(ENTRIES PROVIDED Opens)
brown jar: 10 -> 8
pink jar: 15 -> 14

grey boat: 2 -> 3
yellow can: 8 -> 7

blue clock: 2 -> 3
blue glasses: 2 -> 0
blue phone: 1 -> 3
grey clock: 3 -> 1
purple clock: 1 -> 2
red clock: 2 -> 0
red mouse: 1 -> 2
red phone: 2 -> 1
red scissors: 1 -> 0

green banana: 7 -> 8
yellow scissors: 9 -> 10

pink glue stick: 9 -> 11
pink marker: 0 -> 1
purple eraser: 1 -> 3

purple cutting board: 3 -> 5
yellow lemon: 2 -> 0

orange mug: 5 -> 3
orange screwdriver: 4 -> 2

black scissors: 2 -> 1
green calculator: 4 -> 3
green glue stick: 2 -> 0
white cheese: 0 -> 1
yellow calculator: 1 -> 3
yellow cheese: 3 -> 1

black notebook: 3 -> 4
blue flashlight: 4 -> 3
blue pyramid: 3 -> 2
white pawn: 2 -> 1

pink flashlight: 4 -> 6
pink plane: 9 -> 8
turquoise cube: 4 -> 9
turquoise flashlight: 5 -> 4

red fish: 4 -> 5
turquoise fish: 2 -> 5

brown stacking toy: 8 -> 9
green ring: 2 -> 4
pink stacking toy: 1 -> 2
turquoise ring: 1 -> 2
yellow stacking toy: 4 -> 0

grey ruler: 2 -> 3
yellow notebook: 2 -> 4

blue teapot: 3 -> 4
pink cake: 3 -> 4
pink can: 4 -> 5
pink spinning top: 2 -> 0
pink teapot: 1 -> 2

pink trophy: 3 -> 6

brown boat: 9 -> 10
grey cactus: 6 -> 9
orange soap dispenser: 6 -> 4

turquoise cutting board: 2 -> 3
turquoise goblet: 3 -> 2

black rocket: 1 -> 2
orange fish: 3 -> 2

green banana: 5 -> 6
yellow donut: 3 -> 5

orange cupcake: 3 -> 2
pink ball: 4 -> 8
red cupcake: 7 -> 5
(ENTRIES PROVIDED Closes)
From the listing above, reproduce all the lines exactly.

= RESPONSE TO THIS TASK =
brown jar: 10 -> 8
pink jar: 15 -> 14

grey boat: 2 -> 3
yellow can: 8 -> 7

blue clock: 2 -> 3
blue glasses: 2 -> 0
blue phone: 1 -> 3
grey clock: 3 -> 1
purple clock: 1 -> 2
red clock: 2 -> 0
red mouse: 1 -> 2
red phone: 2 -> 1
red scissors: 1 -> 0

green banana: 7 -> 8
yellow scissors: 9 -> 10

pink glue stick: 9 -> 11
pink marker: 0 -> 1
purple eraser: 1 -> 3

purple cutting board: 3 -> 5
yellow lemon: 2 -> 0

orange mug: 5 -> 3
orange screwdriver: 4 -> 2

black scissors: 2 -> 1
green calculator: 4 -> 3
green glue stick: 2 -> 0
white cheese: 0 -> 1
yellow calculator: 1 -> 3
yellow cheese: 3 -> 1

black notebook: 3 -> 4
blue flashlight: 4 -> 3
blue pyramid: 3 -> 2
white pawn: 2 -> 1

pink flashlight: 4 -> 6
pink plane: 9 -> 8
turquoise cube: 4 -> 9
turquoise flashlight: 5 -> 4

red fish: 4 -> 5
turquoise fish: 2 -> 5

brown stacking toy: 8 -> 9
green ring: 2 -> 4
pink stacking toy: 1 -> 2
turquoise ring: 1 -> 2
yellow stacking toy: 4 -> 0

grey ruler: 2 -> 3
yellow notebook: 2 -> 4

blue teapot: 3 -> 4
pink cake: 3 -> 4
pink can: 4 -> 5
pink spinning top: 2 -> 0
pink teapot: 1 -> 2

pink trophy: 3 -> 6

brown boat: 9 -> 10
grey cactus: 6 -> 9
orange soap dispenser: 6 -> 4

turquoise cutting board: 2 -> 3
turquoise goblet: 3 -> 2

black rocket: 1 -> 2
orange fish: 3 -> 2

green banana: 5 -> 6
yellow donut: 3 -> 5

orange cupcake: 3 -> 2
pink ball: 4 -> 8
red cupcake: 7 -> 5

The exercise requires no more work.